> _EXERCISE OBJECTIVE_
Once the line containing "booth: (174, 133) -> (126, 233), removed" is found in the records below, return it and each following line exactly, up to and including the line containing "door: (254, 308) -> (718, 325), moved", and nothing else.
= = = = =
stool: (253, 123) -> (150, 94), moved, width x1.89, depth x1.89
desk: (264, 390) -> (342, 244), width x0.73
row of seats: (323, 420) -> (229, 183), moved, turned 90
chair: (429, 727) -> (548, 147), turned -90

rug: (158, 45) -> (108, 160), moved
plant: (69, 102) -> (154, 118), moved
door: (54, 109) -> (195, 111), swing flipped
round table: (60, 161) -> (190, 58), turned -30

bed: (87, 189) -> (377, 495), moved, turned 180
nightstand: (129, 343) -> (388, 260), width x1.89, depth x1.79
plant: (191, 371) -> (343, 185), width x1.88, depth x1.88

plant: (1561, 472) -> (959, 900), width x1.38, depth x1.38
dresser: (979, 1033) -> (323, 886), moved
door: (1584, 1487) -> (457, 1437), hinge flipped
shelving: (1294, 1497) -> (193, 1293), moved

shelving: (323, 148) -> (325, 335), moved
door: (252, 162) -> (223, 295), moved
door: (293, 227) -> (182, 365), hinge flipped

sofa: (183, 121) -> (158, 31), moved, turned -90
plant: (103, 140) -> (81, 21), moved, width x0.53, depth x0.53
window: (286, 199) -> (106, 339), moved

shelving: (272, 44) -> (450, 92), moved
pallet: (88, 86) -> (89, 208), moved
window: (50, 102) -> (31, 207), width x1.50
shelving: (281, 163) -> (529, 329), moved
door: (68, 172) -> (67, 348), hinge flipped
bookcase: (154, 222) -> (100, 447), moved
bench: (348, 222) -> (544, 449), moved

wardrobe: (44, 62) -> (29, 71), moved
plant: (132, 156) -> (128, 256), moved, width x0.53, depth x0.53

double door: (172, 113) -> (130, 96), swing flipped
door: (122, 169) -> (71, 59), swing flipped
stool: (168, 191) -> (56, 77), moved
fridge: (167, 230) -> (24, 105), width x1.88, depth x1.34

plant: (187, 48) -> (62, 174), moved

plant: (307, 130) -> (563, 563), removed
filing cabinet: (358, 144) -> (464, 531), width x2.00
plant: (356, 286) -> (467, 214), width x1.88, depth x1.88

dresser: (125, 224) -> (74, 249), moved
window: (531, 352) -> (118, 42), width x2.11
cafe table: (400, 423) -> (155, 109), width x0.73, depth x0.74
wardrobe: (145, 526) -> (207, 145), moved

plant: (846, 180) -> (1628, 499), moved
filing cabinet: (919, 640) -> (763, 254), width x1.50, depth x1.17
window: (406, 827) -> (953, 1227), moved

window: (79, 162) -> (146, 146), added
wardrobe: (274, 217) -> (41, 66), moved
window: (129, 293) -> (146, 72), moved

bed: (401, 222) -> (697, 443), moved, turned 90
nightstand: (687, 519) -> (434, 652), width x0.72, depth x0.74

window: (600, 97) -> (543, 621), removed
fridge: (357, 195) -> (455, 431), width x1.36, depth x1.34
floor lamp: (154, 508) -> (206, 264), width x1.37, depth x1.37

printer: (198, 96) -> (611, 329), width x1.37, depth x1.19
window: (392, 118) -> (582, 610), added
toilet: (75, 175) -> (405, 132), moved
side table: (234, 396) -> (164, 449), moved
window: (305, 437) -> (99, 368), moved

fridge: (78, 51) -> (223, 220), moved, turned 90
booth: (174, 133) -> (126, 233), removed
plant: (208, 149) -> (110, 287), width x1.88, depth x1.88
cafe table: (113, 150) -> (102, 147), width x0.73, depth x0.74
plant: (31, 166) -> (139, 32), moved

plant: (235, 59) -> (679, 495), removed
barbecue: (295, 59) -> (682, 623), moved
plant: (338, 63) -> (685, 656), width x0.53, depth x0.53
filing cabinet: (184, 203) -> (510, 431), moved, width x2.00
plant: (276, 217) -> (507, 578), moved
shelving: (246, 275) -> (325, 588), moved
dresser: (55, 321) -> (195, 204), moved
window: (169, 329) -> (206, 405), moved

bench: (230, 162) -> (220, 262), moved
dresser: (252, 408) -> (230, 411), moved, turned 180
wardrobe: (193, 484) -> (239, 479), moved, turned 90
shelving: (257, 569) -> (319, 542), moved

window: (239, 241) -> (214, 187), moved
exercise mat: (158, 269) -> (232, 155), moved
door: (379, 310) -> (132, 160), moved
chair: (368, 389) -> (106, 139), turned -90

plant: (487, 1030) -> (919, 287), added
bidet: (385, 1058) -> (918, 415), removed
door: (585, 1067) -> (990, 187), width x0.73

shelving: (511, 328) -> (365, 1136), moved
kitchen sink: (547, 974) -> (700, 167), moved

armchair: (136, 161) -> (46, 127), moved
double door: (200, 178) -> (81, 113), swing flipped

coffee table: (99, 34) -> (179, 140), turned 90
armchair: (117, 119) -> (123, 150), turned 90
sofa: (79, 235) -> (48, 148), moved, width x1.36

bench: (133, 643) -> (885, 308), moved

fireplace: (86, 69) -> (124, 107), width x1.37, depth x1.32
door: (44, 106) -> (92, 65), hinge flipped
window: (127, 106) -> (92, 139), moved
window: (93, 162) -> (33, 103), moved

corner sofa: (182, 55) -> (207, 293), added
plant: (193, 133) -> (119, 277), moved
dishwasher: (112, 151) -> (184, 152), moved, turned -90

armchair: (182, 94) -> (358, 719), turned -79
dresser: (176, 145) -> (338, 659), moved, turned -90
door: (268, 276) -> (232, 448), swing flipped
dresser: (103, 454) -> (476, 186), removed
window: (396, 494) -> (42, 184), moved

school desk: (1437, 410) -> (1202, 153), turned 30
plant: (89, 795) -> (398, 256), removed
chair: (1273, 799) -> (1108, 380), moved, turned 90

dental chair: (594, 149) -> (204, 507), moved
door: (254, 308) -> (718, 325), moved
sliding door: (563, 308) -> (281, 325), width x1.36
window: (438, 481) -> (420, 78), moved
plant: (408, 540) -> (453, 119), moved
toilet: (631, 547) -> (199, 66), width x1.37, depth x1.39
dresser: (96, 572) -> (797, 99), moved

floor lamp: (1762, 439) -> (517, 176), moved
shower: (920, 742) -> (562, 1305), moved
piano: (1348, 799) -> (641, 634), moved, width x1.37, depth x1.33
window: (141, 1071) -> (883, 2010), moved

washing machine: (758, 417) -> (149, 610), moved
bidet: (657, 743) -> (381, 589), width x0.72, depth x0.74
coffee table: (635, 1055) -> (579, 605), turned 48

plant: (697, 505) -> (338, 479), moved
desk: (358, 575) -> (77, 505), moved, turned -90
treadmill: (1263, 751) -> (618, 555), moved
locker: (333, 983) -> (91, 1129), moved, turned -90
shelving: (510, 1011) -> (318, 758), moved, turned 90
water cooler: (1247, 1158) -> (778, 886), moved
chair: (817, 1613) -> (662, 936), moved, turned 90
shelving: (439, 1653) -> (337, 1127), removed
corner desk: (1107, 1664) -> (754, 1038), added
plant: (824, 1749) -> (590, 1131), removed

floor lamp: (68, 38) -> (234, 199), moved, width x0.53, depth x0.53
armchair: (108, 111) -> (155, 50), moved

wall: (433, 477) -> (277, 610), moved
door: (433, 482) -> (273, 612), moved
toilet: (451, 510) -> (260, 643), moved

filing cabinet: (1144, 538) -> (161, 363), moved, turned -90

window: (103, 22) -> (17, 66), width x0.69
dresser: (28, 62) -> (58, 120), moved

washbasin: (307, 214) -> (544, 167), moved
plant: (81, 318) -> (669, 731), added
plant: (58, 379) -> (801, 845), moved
= = = = =
> _THE ANSWER_
booth: (174, 133) -> (126, 233), removed
plant: (208, 149) -> (110, 287), width x1.88, depth x1.88
cafe table: (113, 150) -> (102, 147), width x0.73, depth x0.74
plant: (31, 166) -> (139, 32), moved

plant: (235, 59) -> (679, 495), removed
barbecue: (295, 59) -> (682, 623), moved
plant: (338, 63) -> (685, 656), width x0.53, depth x0.53
filing cabinet: (184, 203) -> (510, 431), moved, width x2.00
plant: (276, 217) -> (507, 578), moved
shelving: (246, 275) -> (325, 588), moved
dresser: (55, 321) -> (195, 204), moved
window: (169, 329) -> (206, 405), moved

bench: (230, 162) -> (220, 262), moved
dresser: (252, 408) -> (230, 411), moved, turned 180
wardrobe: (193, 484) -> (239, 479), moved, turned 90
shelving: (257, 569) -> (319, 542), moved

window: (239, 241) -> (214, 187), moved
exercise mat: (158, 269) -> (232, 155), moved
door: (379, 310) -> (132, 160), moved
chair: (368, 389) -> (106, 139), turned -90

plant: (487, 1030) -> (919, 287), added
bidet: (385, 1058) -> (918, 415), removed
door: (585, 1067) -> (990, 187), width x0.73

shelving: (511, 328) -> (365, 1136), moved
kitchen sink: (547, 974) -> (700, 167), moved

armchair: (136, 161) -> (46, 127), moved
double door: (200, 178) -> (81, 113), swing flipped

coffee table: (99, 34) -> (179, 140), turned 90
armchair: (117, 119) -> (123, 150), turned 90
sofa: (79, 235) -> (48, 148), moved, width x1.36

bench: (133, 643) -> (885, 308), moved

fireplace: (86, 69) -> (124, 107), width x1.37, depth x1.32
door: (44, 106) -> (92, 65), hinge flipped
window: (127, 106) -> (92, 139), moved
window: (93, 162) -> (33, 103), moved

corner sofa: (182, 55) -> (207, 293), added
plant: (193, 133) -> (119, 277), moved
dishwasher: (112, 151) -> (184, 152), moved, turned -90

armchair: (182, 94) -> (358, 719), turned -79
dresser: (176, 145) -> (338, 659), moved, turned -90
door: (268, 276) -> (232, 448), swing flipped
dresser: (103, 454) -> (476, 186), removed
window: (396, 494) -> (42, 184), moved

school desk: (1437, 410) -> (1202, 153), turned 30
plant: (89, 795) -> (398, 256), removed
chair: (1273, 799) -> (1108, 380), moved, turned 90

dental chair: (594, 149) -> (204, 507), moved
door: (254, 308) -> (718, 325), moved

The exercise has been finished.